*** Opening of DATASET CONTENT ***

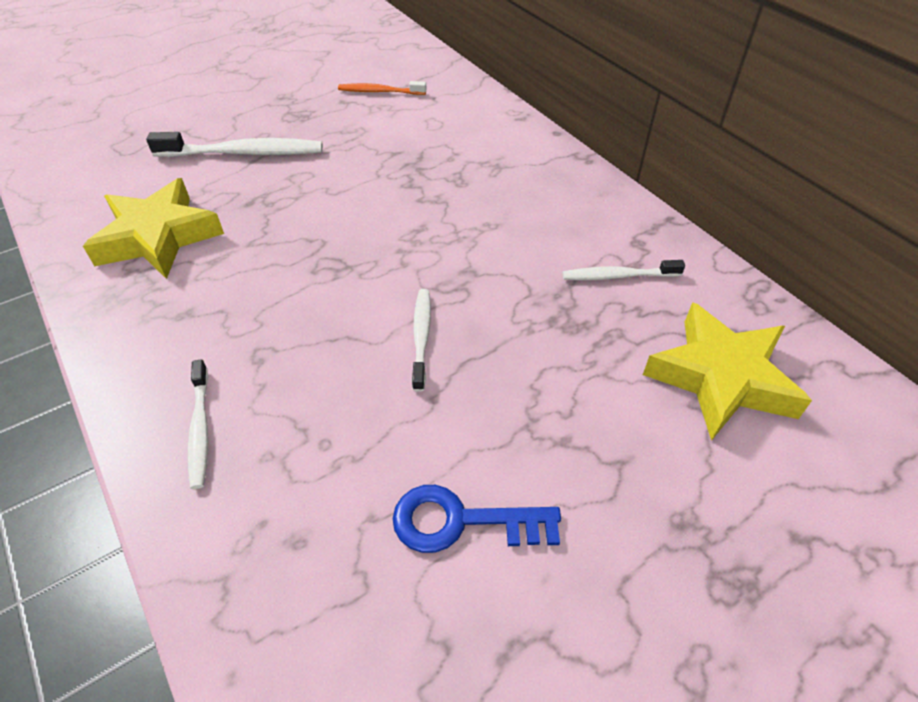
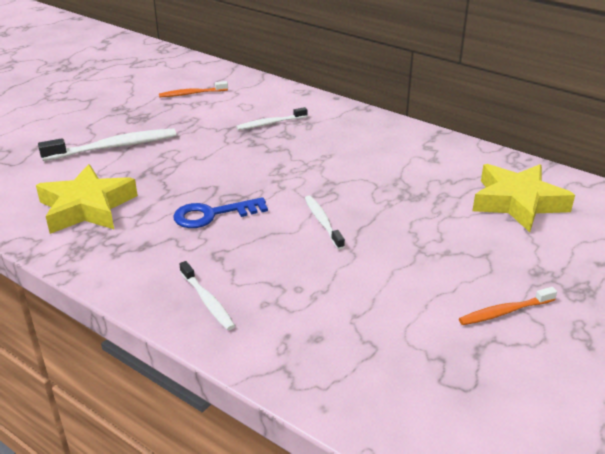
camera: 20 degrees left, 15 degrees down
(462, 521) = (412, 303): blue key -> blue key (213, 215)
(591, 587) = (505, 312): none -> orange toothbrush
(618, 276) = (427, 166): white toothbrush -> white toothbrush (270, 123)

*** Close of DATASET CONTENT ***
*** Opening of DATASET CONTENT ***

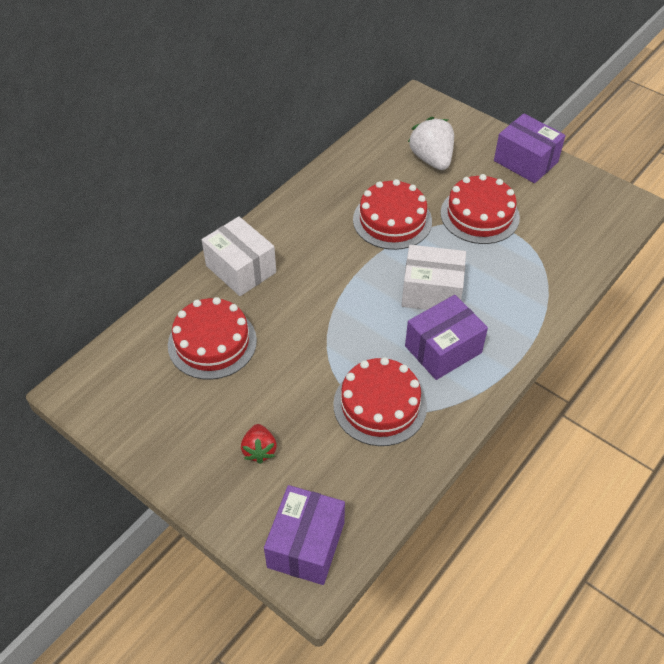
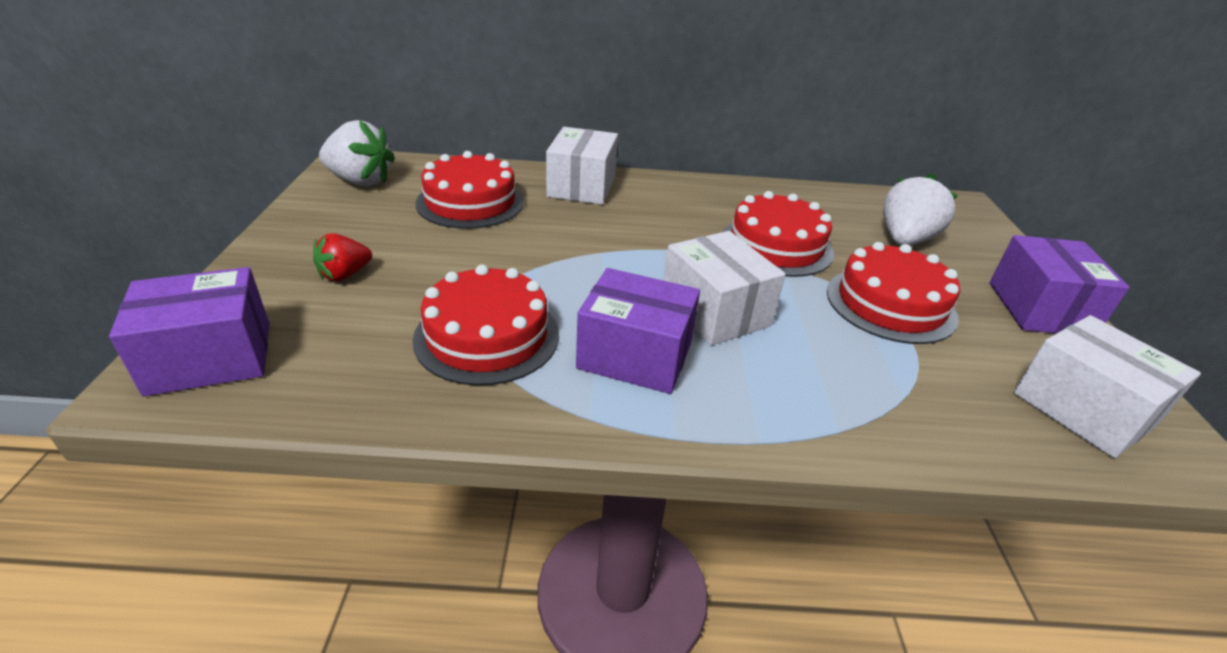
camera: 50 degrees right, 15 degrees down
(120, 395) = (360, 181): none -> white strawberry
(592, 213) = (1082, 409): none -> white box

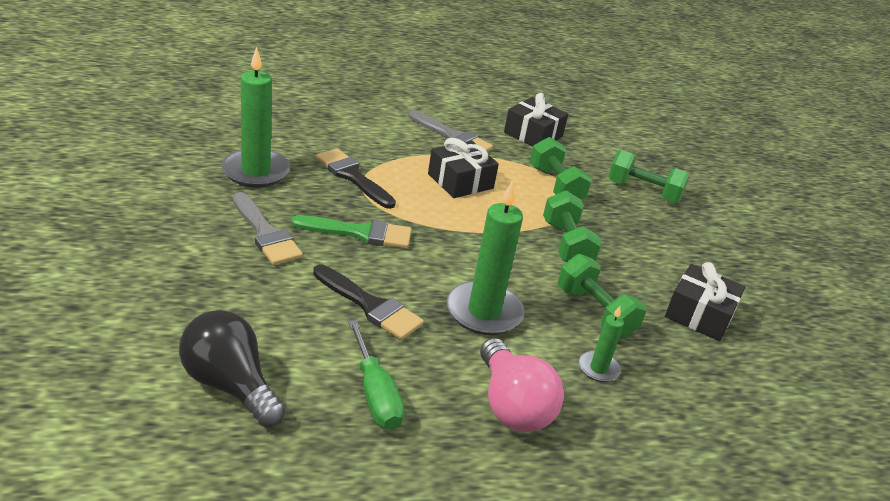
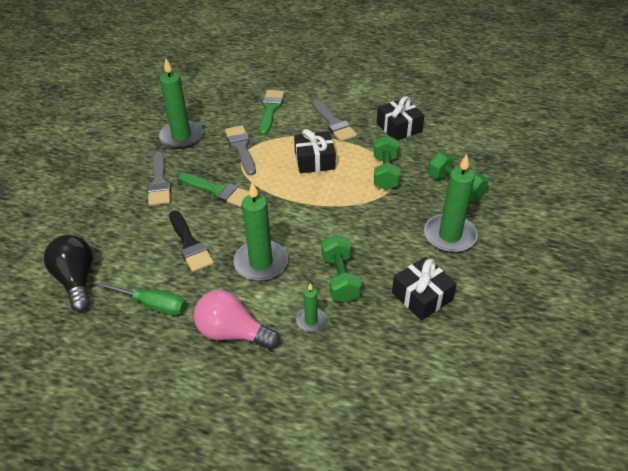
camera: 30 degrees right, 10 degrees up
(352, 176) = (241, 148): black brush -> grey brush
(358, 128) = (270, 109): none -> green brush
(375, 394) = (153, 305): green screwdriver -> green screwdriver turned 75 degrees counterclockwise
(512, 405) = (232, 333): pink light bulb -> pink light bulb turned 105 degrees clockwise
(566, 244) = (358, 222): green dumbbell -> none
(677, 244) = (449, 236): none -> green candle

*** Close of DATASET CONTENT ***

WORK TO COMPLETE ::
Copy out only the lines of the records above from the one with "(352, 176) = (241, 148): black" through the one with "(677, 244) = (449, 236): none -> green candle", exactly as they stand, both included.

ANSWER BOX ::
(352, 176) = (241, 148): black brush -> grey brush
(358, 128) = (270, 109): none -> green brush
(375, 394) = (153, 305): green screwdriver -> green screwdriver turned 75 degrees counterclockwise
(512, 405) = (232, 333): pink light bulb -> pink light bulb turned 105 degrees clockwise
(566, 244) = (358, 222): green dumbbell -> none
(677, 244) = (449, 236): none -> green candle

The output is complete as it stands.